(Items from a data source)
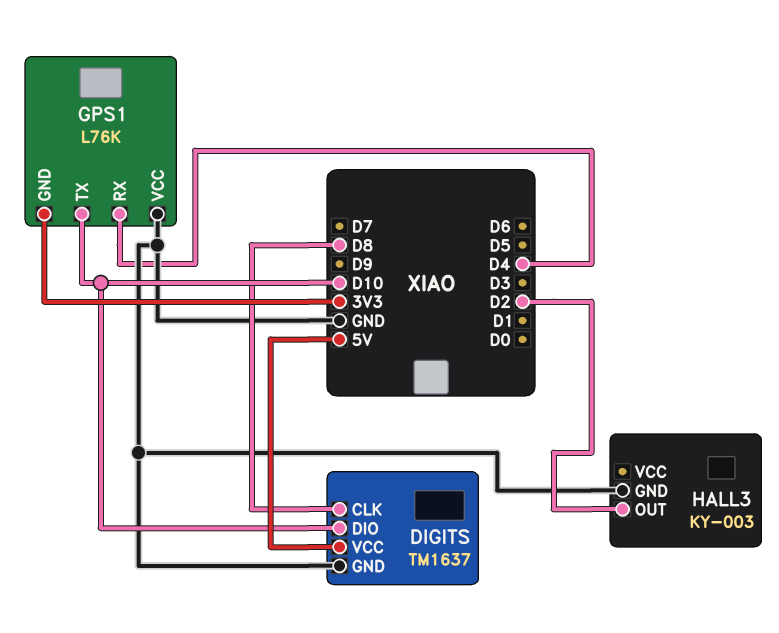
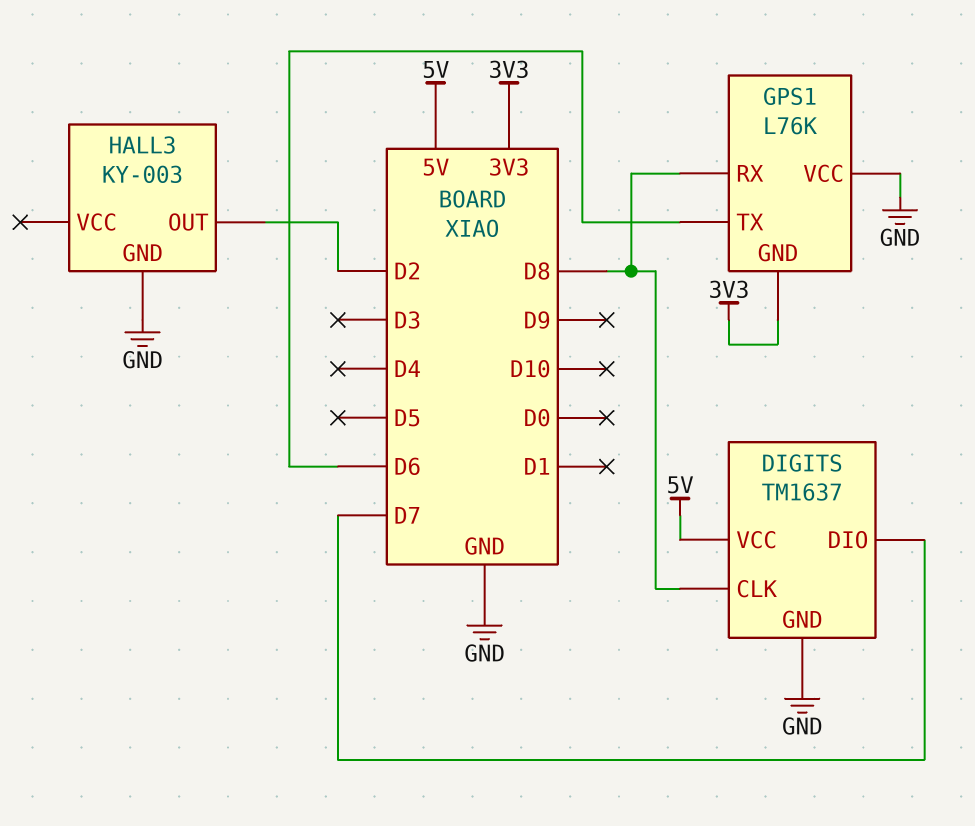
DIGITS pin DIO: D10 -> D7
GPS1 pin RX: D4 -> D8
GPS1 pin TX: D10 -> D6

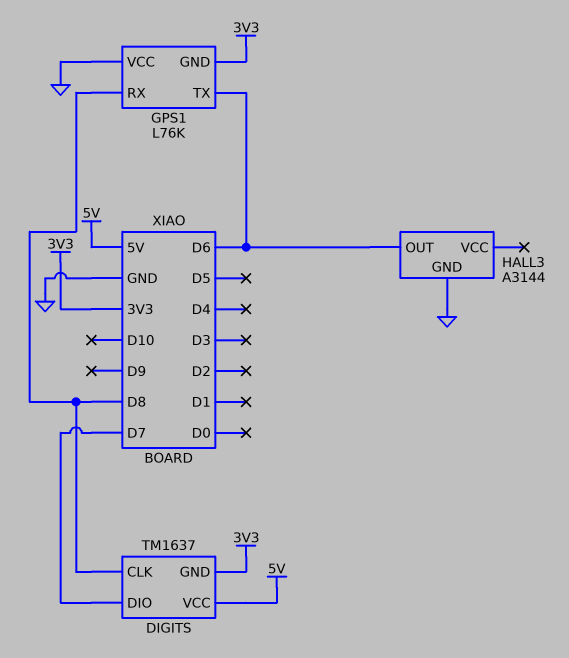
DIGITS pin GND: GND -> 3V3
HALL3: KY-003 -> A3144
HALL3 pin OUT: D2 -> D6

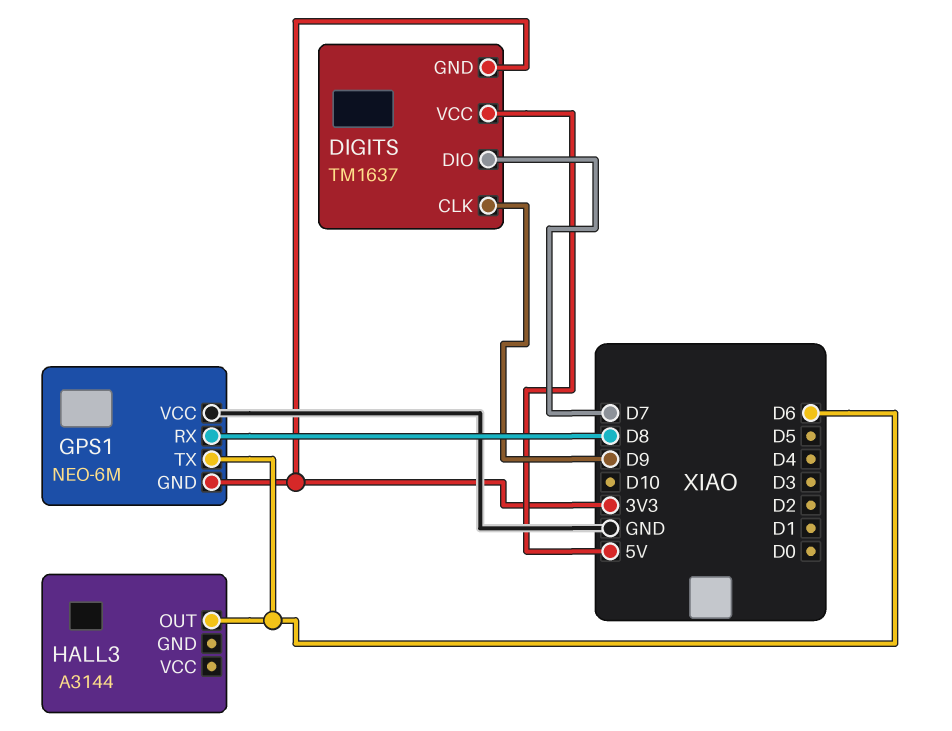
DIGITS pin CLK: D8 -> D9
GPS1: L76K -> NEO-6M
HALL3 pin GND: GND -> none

...

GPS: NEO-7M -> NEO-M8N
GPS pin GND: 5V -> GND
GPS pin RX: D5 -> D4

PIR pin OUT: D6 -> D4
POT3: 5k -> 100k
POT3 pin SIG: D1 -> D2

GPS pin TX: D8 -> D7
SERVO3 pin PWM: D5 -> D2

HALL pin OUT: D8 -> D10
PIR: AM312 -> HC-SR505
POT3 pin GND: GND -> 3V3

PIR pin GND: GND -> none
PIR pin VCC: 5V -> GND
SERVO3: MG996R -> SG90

...

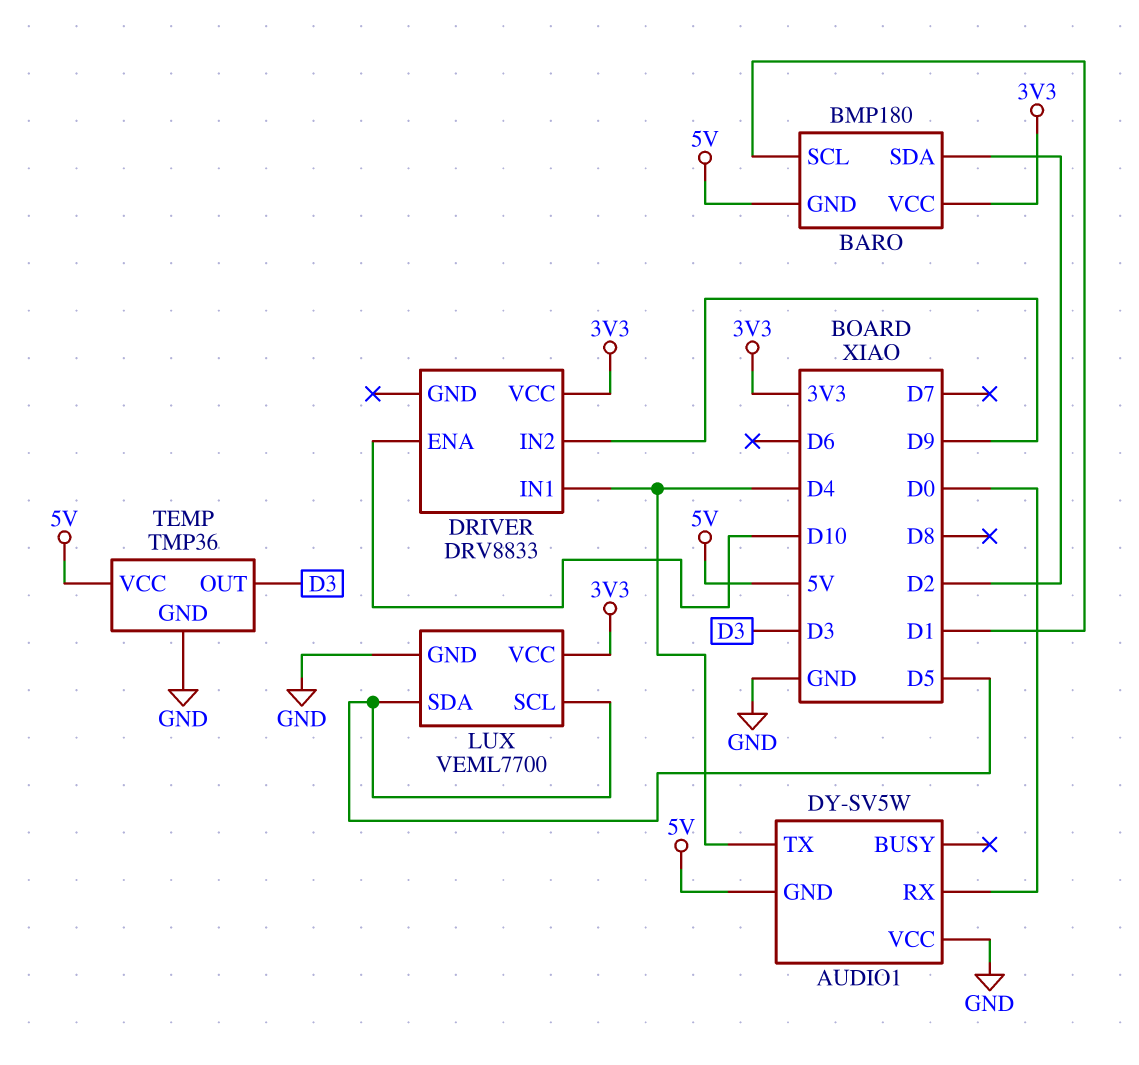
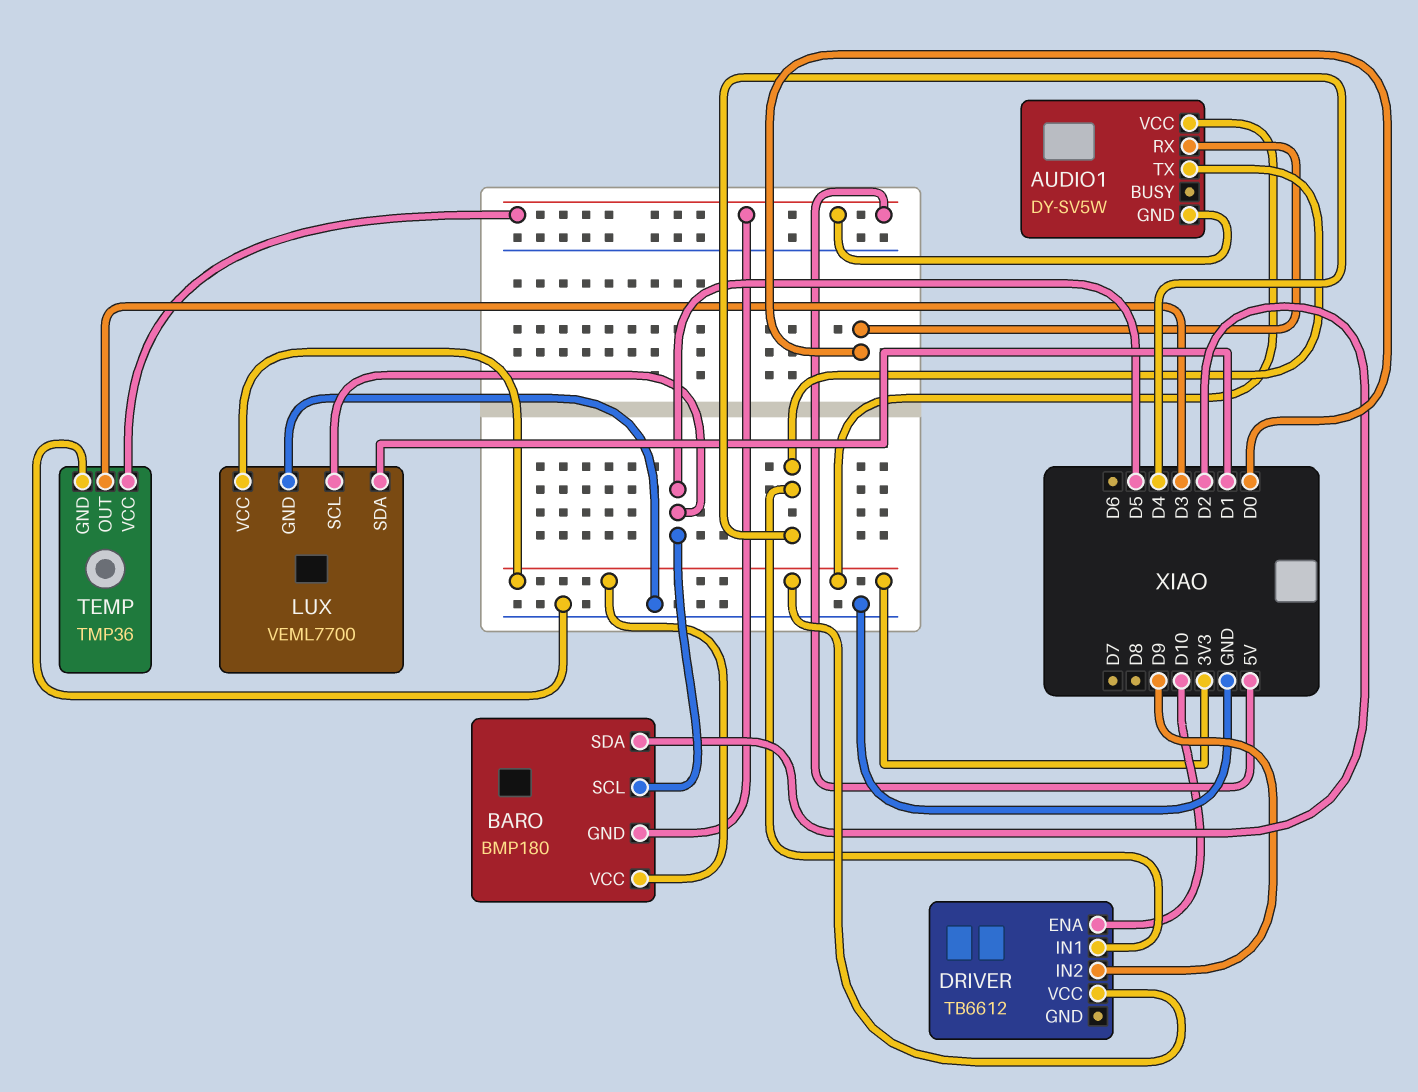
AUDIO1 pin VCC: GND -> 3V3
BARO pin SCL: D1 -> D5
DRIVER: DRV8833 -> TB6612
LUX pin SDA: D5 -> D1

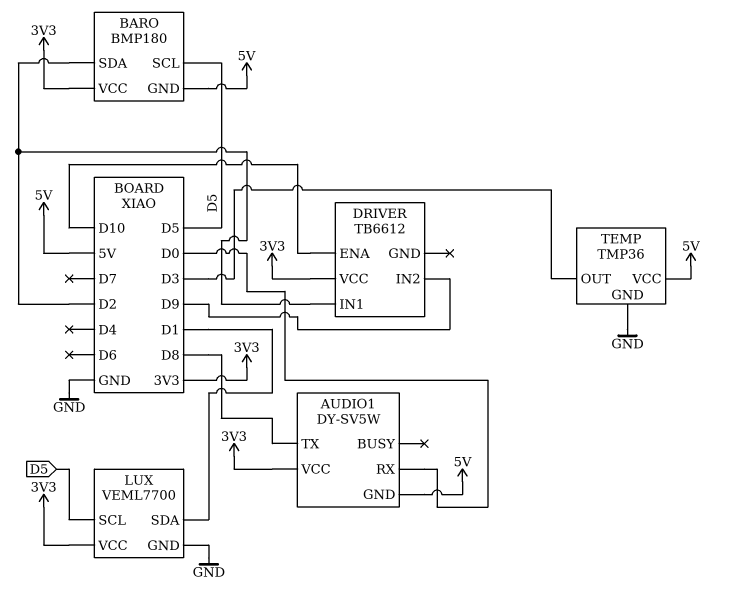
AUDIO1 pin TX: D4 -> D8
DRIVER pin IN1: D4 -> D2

**Exercise brief**.
Beginning at the line above that contains "DIGITS pin DIO: D10 -> D7", repeat each line exactly through the one that contains "HALL3 pin GND: GND -> none", and leave out the pictures.

**Exercise output**.
DIGITS pin DIO: D10 -> D7
GPS1 pin RX: D4 -> D8
GPS1 pin TX: D10 -> D6

DIGITS pin GND: GND -> 3V3
HALL3: KY-003 -> A3144
HALL3 pin OUT: D2 -> D6

DIGITS pin CLK: D8 -> D9
GPS1: L76K -> NEO-6M
HALL3 pin GND: GND -> none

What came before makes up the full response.